● DATA:
----
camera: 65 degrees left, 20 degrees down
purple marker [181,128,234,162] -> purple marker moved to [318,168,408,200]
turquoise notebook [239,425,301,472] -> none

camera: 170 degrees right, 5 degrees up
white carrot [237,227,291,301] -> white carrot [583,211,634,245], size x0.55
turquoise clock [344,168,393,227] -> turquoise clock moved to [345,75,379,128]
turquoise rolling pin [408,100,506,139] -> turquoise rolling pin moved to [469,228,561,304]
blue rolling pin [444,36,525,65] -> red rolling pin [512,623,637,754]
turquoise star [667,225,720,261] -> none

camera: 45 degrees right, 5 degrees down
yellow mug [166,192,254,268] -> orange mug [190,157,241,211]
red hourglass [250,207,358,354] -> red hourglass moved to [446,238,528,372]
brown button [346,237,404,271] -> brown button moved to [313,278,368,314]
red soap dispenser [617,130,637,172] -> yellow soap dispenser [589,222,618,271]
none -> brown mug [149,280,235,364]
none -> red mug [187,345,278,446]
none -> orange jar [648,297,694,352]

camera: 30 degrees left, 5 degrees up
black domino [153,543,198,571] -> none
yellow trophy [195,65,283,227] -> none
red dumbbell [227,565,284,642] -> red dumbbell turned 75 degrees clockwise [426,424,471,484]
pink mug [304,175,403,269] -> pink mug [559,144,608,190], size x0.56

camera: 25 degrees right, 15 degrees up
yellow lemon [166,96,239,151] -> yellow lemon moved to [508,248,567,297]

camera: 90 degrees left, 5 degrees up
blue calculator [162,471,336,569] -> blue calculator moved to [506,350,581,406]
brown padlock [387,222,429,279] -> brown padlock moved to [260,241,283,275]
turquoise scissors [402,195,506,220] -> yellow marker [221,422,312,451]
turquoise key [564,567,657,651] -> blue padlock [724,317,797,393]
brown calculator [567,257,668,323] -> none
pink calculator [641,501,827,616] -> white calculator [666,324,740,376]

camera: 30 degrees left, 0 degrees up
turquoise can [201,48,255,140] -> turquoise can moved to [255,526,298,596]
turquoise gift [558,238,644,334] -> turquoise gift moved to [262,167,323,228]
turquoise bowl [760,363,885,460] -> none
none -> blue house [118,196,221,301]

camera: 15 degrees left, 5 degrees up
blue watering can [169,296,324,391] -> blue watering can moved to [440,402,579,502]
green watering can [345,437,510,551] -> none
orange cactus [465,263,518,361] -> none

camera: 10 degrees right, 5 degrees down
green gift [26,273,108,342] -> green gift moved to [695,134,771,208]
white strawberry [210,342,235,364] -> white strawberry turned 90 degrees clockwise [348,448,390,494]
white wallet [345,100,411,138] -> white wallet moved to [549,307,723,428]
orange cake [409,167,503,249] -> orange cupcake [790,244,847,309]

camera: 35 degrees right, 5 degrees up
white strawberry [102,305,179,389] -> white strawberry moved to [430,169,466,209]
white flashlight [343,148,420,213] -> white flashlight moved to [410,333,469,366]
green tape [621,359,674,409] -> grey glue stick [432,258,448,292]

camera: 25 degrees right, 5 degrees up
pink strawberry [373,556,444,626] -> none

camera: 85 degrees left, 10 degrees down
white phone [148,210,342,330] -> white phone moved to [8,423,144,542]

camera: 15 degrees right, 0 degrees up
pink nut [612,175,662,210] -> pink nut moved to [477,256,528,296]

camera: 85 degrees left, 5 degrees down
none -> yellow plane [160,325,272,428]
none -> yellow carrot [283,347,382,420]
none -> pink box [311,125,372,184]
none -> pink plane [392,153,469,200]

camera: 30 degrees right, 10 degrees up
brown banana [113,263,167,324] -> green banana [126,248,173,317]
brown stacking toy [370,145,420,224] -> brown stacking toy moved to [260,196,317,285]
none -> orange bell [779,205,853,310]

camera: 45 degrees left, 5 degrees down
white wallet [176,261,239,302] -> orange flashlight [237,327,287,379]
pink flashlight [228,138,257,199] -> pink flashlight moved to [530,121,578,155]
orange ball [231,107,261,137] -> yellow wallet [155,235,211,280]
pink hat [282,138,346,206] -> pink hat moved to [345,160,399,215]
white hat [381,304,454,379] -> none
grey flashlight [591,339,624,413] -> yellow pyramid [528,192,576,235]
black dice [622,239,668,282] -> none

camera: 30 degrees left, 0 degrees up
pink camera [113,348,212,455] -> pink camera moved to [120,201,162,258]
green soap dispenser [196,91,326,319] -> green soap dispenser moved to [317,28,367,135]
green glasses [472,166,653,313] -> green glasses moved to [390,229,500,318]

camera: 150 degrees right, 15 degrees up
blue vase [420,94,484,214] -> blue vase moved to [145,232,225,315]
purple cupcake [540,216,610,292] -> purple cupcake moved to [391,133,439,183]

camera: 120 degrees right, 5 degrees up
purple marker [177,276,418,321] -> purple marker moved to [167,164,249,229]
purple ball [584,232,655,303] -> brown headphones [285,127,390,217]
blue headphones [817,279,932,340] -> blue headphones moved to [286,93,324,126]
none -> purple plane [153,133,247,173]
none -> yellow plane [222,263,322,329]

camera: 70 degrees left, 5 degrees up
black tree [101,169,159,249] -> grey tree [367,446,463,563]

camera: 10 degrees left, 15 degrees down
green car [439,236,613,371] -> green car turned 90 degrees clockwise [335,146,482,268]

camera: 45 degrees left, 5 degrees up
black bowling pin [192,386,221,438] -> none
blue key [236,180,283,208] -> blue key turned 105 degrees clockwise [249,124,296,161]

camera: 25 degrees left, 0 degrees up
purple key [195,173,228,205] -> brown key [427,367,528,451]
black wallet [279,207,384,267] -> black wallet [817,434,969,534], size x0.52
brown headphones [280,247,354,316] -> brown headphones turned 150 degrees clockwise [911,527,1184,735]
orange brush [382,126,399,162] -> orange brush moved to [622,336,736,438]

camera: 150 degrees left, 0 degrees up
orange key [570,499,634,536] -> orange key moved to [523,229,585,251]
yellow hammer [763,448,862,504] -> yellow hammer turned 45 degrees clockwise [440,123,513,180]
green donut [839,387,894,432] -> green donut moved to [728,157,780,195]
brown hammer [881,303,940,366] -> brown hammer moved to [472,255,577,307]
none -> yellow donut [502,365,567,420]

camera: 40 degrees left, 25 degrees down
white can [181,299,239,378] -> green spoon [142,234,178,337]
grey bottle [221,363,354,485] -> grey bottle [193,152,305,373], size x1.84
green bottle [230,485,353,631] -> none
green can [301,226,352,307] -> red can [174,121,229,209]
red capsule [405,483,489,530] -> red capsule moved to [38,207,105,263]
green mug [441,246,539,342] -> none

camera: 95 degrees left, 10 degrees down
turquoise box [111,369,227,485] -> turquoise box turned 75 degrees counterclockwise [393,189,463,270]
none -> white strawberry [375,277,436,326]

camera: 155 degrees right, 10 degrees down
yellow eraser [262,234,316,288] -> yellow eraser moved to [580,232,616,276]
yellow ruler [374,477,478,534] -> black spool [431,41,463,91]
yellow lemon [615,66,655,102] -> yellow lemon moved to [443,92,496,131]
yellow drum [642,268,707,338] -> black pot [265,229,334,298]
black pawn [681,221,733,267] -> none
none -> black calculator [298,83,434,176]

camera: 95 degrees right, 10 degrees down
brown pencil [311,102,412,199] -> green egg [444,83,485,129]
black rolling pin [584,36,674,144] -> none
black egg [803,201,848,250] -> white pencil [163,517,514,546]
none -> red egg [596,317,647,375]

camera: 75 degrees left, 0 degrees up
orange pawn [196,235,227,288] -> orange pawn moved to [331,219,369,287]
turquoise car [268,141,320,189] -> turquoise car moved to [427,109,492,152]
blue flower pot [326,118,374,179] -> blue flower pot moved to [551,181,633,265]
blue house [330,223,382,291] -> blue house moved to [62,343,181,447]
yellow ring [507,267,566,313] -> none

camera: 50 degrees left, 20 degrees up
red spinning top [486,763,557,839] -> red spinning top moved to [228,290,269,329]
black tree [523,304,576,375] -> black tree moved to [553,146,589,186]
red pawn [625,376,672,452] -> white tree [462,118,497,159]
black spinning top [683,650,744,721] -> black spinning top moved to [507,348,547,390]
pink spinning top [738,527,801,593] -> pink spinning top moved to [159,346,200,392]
----
Copy range, inclusive: the line holding "pink hat [282,138,346,206]" to the line holding "green soap dispenser [196,91,326,319]". Reproduce exactly those lines of the records above and no others.

pink hat [282,138,346,206] -> pink hat moved to [345,160,399,215]
white hat [381,304,454,379] -> none
grey flashlight [591,339,624,413] -> yellow pyramid [528,192,576,235]
black dice [622,239,668,282] -> none

camera: 30 degrees left, 0 degrees up
pink camera [113,348,212,455] -> pink camera moved to [120,201,162,258]
green soap dispenser [196,91,326,319] -> green soap dispenser moved to [317,28,367,135]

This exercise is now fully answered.